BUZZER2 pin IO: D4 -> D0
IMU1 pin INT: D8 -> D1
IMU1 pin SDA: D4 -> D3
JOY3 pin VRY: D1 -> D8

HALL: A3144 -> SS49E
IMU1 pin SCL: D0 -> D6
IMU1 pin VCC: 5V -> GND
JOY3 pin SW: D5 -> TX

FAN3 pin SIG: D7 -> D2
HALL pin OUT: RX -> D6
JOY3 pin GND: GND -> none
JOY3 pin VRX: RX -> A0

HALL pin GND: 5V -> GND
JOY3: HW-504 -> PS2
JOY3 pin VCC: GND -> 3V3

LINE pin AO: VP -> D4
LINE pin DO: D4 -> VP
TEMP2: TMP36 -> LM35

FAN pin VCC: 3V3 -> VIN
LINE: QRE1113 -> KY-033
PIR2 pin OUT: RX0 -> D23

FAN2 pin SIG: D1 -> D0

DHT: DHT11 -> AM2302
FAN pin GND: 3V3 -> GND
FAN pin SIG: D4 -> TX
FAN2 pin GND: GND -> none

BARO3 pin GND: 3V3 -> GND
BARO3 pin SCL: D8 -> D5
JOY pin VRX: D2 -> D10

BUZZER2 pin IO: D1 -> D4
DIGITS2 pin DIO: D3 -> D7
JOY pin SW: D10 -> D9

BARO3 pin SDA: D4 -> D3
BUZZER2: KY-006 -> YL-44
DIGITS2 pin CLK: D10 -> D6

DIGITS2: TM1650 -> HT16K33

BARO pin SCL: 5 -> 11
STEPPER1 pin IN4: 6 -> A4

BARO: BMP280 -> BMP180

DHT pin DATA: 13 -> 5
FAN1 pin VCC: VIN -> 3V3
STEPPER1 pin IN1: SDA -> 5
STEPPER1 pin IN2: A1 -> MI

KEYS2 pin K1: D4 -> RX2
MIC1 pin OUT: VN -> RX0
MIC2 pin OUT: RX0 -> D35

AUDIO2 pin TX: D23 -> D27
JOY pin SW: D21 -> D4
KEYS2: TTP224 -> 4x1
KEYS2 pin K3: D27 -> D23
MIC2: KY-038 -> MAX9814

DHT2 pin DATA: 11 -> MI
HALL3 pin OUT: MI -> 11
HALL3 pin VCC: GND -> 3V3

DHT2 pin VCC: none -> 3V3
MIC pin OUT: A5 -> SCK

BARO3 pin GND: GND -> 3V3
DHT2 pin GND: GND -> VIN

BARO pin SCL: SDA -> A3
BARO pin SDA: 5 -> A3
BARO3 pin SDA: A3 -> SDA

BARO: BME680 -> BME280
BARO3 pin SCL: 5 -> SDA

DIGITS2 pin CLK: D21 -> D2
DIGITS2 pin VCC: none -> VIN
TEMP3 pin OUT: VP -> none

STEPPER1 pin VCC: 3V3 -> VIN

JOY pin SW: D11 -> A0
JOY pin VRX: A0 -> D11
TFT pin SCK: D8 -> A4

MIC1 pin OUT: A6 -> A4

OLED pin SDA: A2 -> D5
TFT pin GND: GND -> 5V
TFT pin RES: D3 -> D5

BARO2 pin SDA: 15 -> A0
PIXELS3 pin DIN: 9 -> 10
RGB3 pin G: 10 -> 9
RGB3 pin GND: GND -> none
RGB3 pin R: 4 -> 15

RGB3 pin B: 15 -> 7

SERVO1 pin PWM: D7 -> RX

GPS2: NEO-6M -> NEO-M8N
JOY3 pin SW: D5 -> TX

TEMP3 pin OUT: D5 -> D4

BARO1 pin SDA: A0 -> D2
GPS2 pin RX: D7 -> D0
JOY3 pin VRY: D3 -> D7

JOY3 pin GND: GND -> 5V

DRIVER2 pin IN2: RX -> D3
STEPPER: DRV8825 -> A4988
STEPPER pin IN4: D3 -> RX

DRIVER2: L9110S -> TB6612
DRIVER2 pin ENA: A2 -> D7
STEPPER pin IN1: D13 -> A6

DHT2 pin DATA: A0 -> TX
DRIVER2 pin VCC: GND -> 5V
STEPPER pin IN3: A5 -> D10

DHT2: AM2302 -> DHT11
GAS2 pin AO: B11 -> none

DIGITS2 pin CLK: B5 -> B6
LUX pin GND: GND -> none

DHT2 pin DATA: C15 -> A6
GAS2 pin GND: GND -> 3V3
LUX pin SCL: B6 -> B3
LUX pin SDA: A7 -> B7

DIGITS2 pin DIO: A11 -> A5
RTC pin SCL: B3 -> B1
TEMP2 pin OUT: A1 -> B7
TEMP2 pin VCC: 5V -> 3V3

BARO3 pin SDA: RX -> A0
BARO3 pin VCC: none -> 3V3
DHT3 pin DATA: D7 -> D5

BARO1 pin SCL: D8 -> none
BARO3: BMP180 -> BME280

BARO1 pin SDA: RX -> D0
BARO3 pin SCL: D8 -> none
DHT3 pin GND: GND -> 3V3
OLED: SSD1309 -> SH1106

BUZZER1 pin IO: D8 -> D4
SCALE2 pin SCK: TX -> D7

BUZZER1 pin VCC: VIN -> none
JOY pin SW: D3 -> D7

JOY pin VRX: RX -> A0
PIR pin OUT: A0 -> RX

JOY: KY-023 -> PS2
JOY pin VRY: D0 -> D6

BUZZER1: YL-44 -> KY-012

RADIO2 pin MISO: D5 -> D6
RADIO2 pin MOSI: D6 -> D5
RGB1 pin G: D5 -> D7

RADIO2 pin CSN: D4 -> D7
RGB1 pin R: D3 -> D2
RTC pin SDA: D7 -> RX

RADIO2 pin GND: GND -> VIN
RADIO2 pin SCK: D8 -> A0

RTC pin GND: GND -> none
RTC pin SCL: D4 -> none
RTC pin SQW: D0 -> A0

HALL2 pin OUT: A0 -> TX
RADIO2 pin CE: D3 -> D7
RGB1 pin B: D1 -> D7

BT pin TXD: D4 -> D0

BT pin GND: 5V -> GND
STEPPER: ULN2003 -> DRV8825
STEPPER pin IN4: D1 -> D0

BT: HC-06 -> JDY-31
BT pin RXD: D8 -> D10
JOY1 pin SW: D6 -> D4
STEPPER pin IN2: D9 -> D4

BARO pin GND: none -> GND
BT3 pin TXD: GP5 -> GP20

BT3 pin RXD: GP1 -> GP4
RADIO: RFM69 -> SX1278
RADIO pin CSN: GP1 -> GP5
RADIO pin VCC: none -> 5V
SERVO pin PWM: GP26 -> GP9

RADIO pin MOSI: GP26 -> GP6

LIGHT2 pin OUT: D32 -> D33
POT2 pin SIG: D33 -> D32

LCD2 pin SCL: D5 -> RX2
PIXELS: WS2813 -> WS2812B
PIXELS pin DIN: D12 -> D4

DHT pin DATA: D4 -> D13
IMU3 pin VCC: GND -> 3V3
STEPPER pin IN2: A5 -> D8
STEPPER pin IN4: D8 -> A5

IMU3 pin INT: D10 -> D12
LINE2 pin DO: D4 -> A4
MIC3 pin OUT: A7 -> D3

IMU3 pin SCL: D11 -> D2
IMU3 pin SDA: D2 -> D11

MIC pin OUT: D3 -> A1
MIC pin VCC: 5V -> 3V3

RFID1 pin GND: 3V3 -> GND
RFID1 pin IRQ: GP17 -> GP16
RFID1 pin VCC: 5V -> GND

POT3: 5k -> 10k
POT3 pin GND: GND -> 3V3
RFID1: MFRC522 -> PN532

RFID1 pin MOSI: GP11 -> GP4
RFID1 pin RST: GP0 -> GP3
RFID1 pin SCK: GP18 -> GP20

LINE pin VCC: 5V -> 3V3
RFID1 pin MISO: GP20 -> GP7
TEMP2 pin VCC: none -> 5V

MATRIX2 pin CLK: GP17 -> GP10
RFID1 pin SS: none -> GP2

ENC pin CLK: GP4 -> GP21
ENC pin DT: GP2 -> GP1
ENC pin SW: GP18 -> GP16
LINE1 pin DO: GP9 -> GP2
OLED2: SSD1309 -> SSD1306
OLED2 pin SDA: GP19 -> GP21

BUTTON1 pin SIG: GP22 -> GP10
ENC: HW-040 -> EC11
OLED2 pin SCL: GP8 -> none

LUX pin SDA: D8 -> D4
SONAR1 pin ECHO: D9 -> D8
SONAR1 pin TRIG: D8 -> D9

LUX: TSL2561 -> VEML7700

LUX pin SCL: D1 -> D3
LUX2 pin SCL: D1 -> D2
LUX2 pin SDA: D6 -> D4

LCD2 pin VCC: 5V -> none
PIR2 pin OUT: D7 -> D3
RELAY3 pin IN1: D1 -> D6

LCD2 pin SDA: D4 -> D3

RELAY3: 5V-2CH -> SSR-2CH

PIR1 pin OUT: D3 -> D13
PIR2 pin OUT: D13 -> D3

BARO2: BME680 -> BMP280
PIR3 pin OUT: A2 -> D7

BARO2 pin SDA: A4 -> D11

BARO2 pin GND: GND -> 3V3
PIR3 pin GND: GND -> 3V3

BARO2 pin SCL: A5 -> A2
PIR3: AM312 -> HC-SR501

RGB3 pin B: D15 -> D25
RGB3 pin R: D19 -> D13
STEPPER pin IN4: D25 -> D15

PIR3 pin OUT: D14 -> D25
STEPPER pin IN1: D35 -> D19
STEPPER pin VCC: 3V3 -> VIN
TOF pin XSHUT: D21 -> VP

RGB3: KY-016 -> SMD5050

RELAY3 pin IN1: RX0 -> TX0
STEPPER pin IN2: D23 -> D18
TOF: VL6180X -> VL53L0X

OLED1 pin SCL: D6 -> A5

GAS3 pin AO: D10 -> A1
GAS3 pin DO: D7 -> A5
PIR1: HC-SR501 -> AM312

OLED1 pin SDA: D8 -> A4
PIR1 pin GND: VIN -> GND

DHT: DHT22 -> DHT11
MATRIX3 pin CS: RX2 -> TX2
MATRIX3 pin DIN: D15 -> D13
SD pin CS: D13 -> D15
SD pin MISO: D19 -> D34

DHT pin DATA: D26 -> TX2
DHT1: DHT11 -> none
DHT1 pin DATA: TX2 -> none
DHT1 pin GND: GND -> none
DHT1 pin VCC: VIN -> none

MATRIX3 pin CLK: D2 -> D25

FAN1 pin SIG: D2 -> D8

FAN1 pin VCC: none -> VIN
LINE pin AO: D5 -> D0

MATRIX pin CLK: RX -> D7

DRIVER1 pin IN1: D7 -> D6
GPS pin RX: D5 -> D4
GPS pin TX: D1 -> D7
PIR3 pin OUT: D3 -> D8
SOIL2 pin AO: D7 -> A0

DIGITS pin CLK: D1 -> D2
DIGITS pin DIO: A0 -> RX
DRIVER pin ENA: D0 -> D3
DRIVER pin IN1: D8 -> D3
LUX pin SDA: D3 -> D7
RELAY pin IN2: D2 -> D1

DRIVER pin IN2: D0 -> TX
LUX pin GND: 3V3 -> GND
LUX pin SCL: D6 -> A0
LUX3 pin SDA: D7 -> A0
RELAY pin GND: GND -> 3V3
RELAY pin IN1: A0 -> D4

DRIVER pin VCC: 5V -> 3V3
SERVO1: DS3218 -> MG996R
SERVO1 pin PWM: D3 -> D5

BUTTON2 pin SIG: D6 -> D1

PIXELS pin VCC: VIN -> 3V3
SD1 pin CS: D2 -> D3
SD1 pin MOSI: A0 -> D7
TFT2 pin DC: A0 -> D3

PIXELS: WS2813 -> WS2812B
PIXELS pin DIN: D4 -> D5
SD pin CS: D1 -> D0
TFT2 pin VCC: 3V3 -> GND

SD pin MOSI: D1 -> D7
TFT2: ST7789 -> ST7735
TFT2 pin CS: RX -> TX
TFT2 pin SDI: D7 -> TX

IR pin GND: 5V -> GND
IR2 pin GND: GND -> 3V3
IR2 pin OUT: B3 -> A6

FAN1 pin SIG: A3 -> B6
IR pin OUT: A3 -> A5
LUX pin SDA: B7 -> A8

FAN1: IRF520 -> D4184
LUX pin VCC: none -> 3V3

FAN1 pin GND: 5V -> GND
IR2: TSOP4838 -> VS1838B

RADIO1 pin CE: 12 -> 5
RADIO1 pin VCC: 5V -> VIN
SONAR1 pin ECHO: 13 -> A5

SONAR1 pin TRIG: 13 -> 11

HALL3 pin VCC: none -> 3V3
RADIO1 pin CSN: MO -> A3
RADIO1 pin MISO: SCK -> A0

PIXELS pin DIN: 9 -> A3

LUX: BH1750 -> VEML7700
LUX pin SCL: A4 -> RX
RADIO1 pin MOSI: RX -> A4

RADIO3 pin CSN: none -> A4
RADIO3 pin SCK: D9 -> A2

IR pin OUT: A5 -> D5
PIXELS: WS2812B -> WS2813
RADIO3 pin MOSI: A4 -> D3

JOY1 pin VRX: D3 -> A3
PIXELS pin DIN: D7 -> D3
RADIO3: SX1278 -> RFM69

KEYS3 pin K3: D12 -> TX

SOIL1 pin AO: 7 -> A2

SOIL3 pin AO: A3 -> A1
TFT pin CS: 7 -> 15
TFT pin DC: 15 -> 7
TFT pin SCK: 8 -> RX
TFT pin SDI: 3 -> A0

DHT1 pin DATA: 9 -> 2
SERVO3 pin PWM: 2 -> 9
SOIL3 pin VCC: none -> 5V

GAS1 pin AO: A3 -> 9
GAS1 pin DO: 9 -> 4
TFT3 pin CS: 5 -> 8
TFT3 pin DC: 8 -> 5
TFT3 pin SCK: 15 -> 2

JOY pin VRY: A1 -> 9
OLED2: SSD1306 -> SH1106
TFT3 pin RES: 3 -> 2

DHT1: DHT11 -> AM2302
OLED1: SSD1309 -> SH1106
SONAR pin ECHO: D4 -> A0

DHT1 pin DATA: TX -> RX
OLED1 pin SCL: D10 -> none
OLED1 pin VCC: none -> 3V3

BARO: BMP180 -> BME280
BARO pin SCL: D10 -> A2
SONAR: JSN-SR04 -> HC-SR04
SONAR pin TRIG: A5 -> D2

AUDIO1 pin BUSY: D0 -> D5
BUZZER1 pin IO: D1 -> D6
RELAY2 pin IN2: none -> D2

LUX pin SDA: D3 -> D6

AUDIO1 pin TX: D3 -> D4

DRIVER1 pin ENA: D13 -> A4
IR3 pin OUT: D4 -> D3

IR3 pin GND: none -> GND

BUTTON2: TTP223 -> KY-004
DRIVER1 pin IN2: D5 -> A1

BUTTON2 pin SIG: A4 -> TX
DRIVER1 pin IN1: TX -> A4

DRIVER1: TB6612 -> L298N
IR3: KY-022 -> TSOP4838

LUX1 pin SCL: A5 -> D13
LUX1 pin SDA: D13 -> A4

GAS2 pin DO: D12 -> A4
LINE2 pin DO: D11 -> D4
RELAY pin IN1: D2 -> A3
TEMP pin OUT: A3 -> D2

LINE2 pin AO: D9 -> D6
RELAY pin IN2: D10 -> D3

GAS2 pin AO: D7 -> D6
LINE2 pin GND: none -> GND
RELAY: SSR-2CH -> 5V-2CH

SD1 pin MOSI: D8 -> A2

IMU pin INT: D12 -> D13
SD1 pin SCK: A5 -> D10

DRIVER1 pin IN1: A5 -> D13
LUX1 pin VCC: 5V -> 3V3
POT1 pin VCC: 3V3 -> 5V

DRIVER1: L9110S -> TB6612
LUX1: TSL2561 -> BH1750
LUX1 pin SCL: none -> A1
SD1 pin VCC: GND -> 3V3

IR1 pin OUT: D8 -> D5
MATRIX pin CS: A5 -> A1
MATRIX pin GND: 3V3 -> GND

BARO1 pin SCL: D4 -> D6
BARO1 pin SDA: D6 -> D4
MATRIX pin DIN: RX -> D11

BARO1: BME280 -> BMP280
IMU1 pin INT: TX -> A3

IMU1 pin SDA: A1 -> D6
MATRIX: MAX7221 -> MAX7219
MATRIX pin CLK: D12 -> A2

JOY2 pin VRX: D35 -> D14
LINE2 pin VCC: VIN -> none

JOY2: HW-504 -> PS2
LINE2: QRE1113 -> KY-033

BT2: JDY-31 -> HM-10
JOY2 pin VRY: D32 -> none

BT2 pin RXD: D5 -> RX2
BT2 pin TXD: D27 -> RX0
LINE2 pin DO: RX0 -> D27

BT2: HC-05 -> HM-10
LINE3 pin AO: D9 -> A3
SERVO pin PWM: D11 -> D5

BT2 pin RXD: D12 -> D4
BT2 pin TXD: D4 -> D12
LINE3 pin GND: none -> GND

[REQUIRED ACTION]: Locate "LINE3 pin AO: D9 -> A3" in the material, then quote the line that contains it and all lines after it through the final one.

[ANSWER SPACE]:
LINE3 pin AO: D9 -> A3
SERVO pin PWM: D11 -> D5

BT2 pin RXD: D12 -> D4
BT2 pin TXD: D4 -> D12
LINE3 pin GND: none -> GND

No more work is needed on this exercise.